• [What to produce] What is needed is an exact copy of the whole listing below, with no pictures.

[Exercise data Boundary: Start]

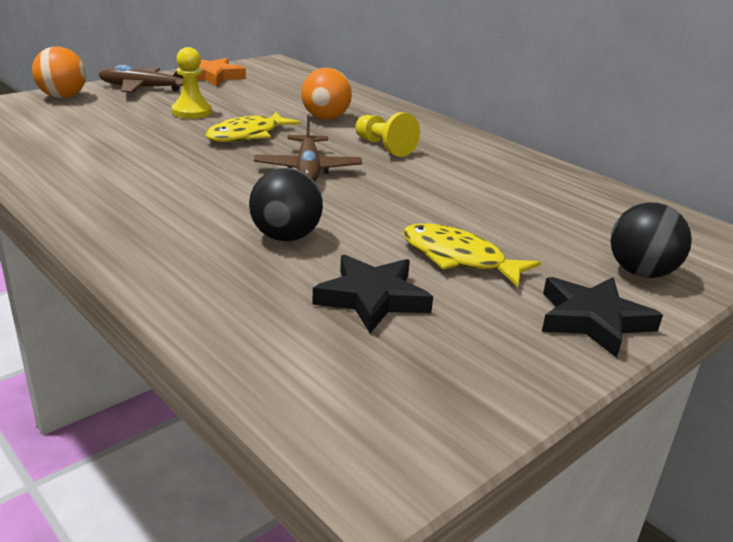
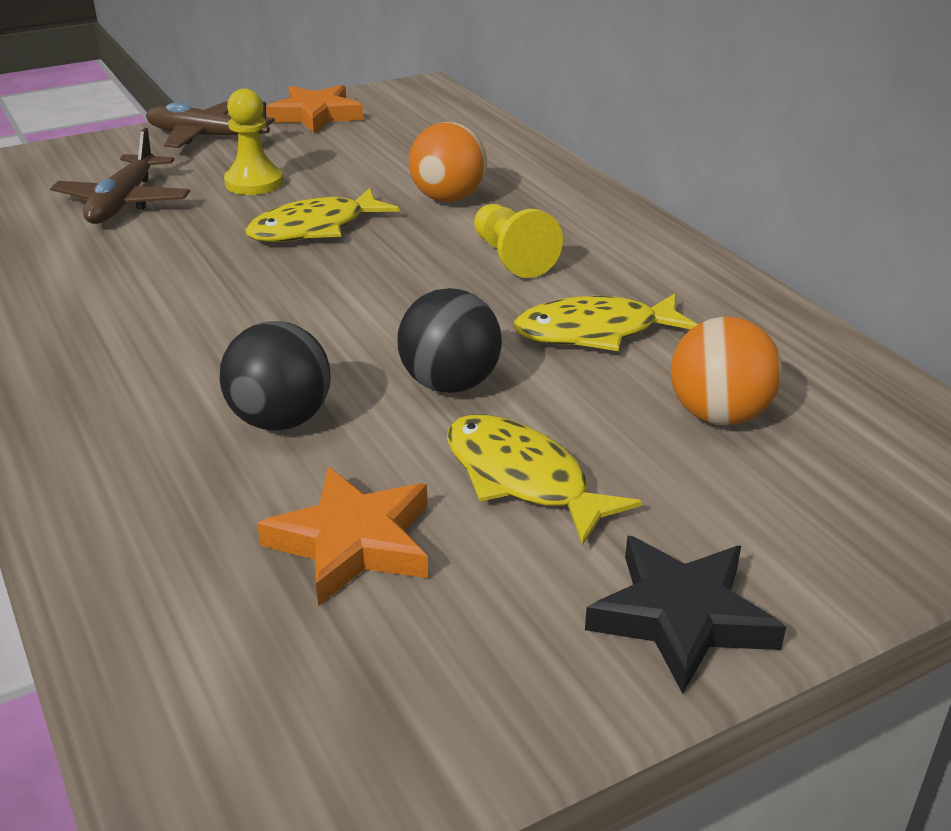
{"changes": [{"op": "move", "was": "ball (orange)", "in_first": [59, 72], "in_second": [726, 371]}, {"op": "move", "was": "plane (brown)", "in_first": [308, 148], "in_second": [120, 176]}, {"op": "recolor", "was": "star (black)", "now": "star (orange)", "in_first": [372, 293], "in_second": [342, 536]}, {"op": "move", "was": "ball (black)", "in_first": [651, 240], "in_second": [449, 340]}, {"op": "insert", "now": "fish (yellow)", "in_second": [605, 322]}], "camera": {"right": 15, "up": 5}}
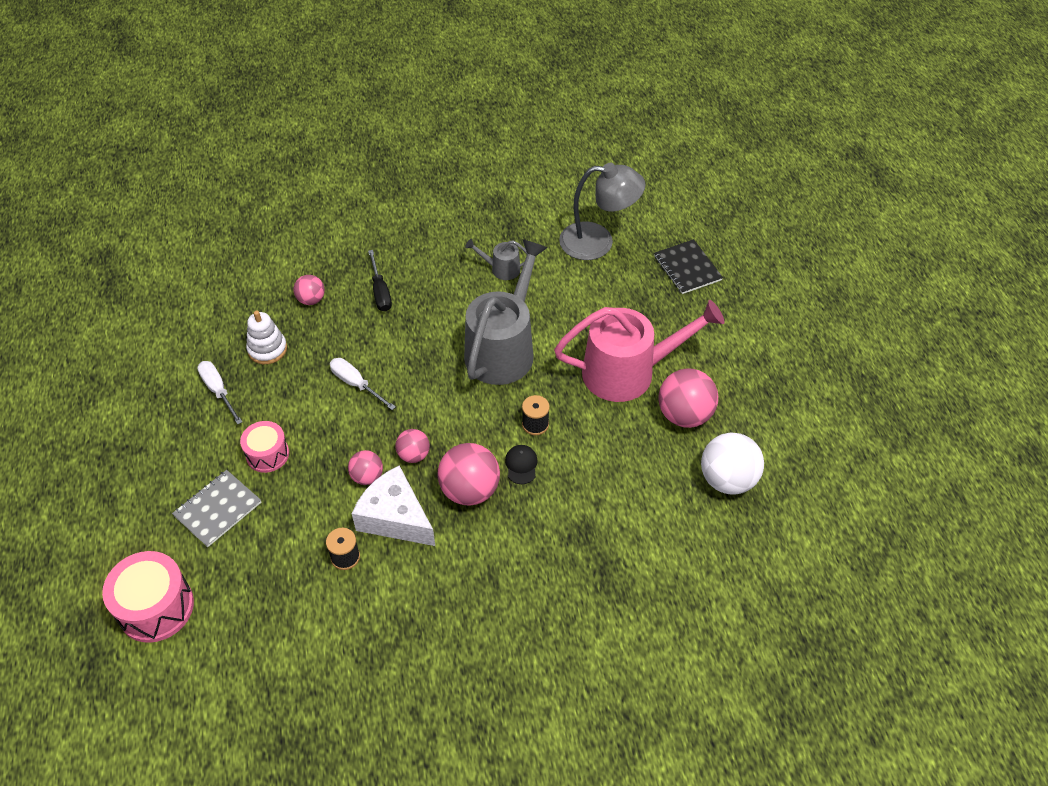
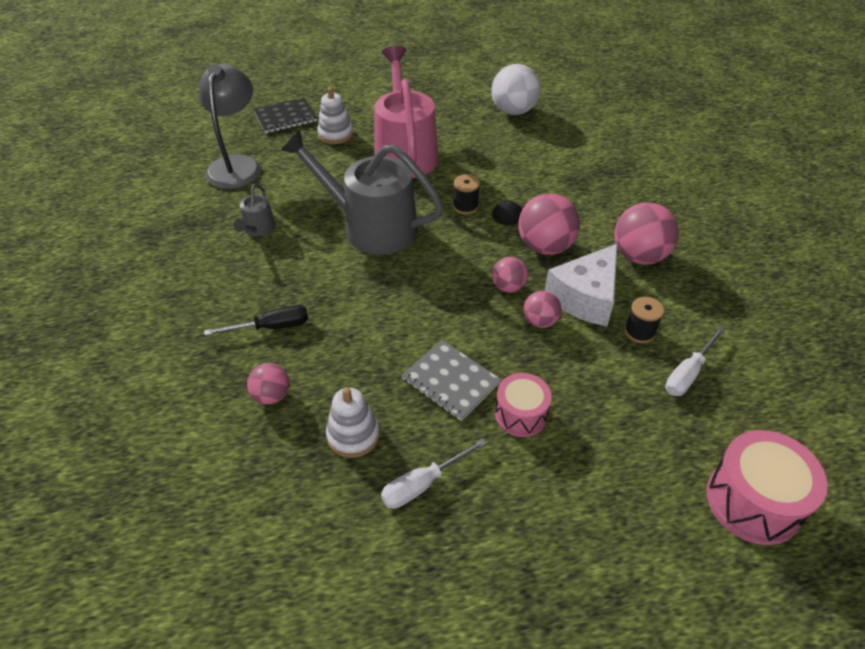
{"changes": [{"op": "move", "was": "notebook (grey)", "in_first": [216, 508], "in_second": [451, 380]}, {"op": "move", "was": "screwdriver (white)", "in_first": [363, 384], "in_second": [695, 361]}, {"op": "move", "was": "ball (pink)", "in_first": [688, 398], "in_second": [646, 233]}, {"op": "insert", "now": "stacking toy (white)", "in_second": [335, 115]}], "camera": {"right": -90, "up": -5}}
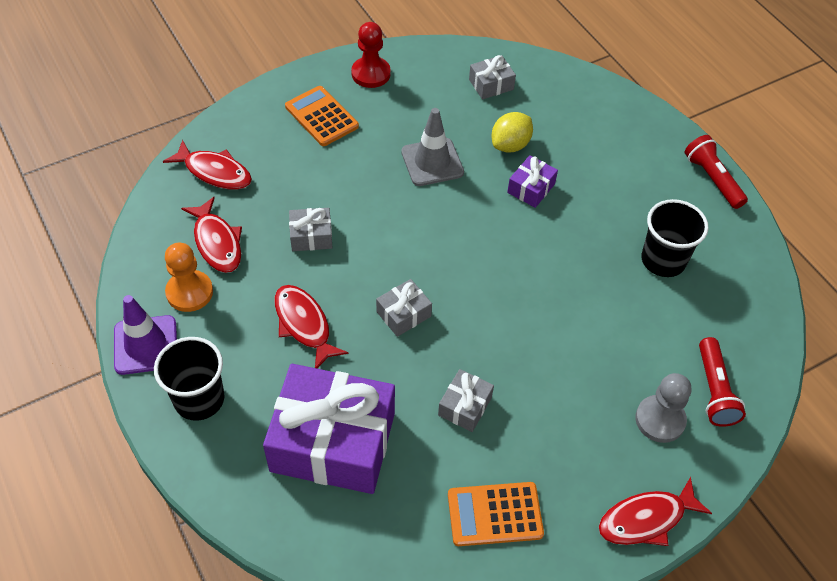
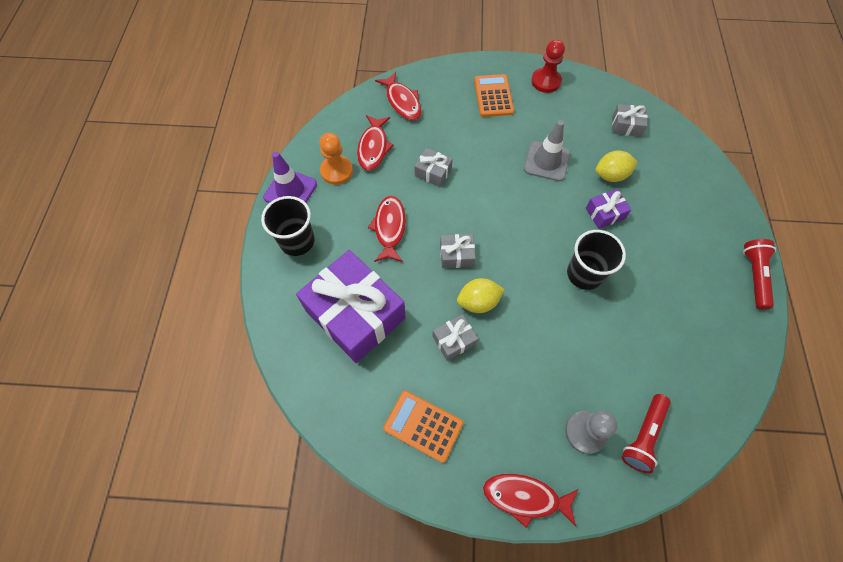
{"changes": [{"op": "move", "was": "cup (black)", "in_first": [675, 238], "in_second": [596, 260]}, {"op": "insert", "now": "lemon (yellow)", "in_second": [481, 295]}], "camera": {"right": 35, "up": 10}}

[Exercise data Boundary: End]

• [Answer section]
{"changes": [{"op": "move", "was": "ball (orange)", "in_first": [59, 72], "in_second": [726, 371]}, {"op": "move", "was": "plane (brown)", "in_first": [308, 148], "in_second": [120, 176]}, {"op": "recolor", "was": "star (black)", "now": "star (orange)", "in_first": [372, 293], "in_second": [342, 536]}, {"op": "move", "was": "ball (black)", "in_first": [651, 240], "in_second": [449, 340]}, {"op": "insert", "now": "fish (yellow)", "in_second": [605, 322]}], "camera": {"right": 15, "up": 5}}
{"changes": [{"op": "move", "was": "notebook (grey)", "in_first": [216, 508], "in_second": [451, 380]}, {"op": "move", "was": "screwdriver (white)", "in_first": [363, 384], "in_second": [695, 361]}, {"op": "move", "was": "ball (pink)", "in_first": [688, 398], "in_second": [646, 233]}, {"op": "insert", "now": "stacking toy (white)", "in_second": [335, 115]}], "camera": {"right": -90, "up": -5}}
{"changes": [{"op": "move", "was": "cup (black)", "in_first": [675, 238], "in_second": [596, 260]}, {"op": "insert", "now": "lemon (yellow)", "in_second": [481, 295]}], "camera": {"right": 35, "up": 10}}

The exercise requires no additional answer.